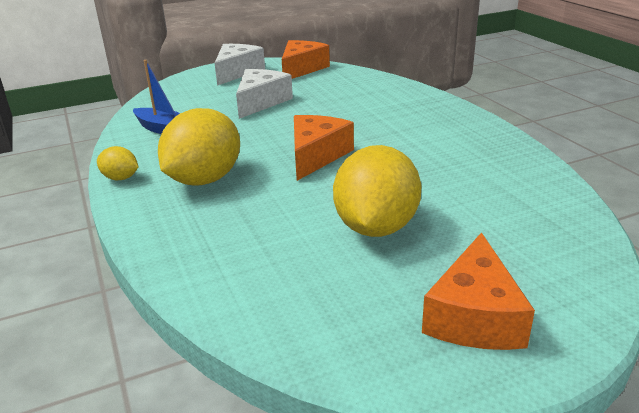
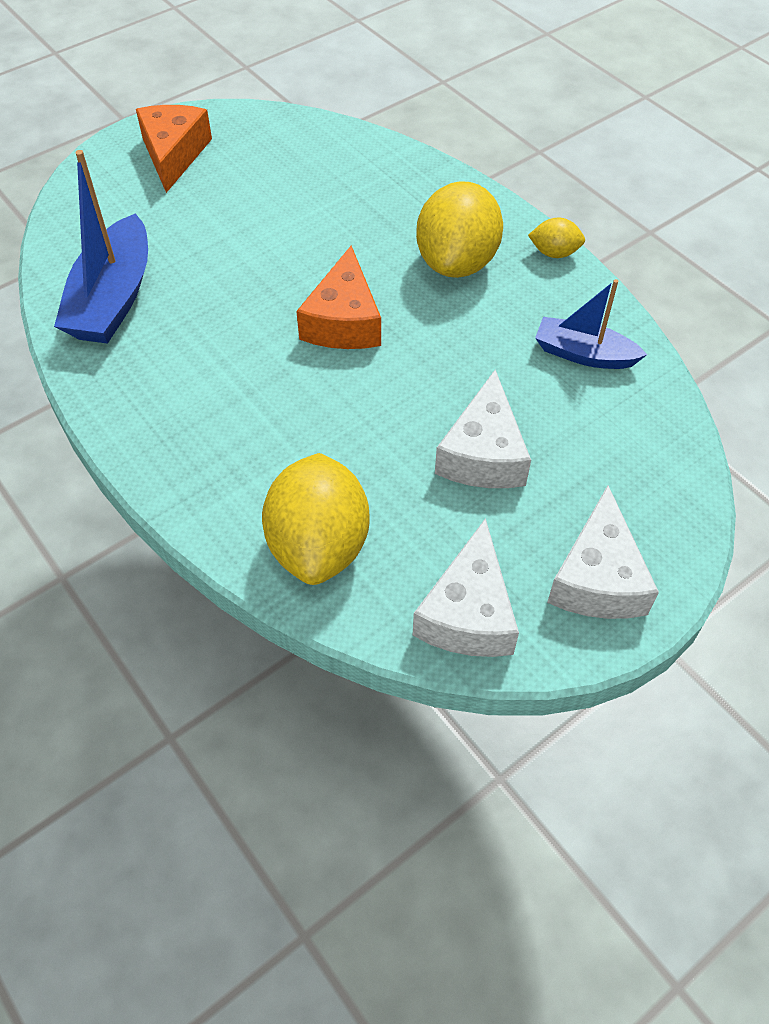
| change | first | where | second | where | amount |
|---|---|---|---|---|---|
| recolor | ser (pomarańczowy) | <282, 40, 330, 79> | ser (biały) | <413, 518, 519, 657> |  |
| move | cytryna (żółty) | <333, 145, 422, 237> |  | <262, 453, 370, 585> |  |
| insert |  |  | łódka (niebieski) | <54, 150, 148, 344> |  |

··········

About this task:
No pictures go in the copy. Set down all the data exactly.

Response to the exercise:
| change | first | where | second | where | amount |
|---|---|---|---|---|---|
| recolor | ser (pomarańczowy) | <282, 40, 330, 79> | ser (biały) | <413, 518, 519, 657> |  |
| move | cytryna (żółty) | <333, 145, 422, 237> |  | <262, 453, 370, 585> |  |
| insert |  |  | łódka (niebieski) | <54, 150, 148, 344> |  |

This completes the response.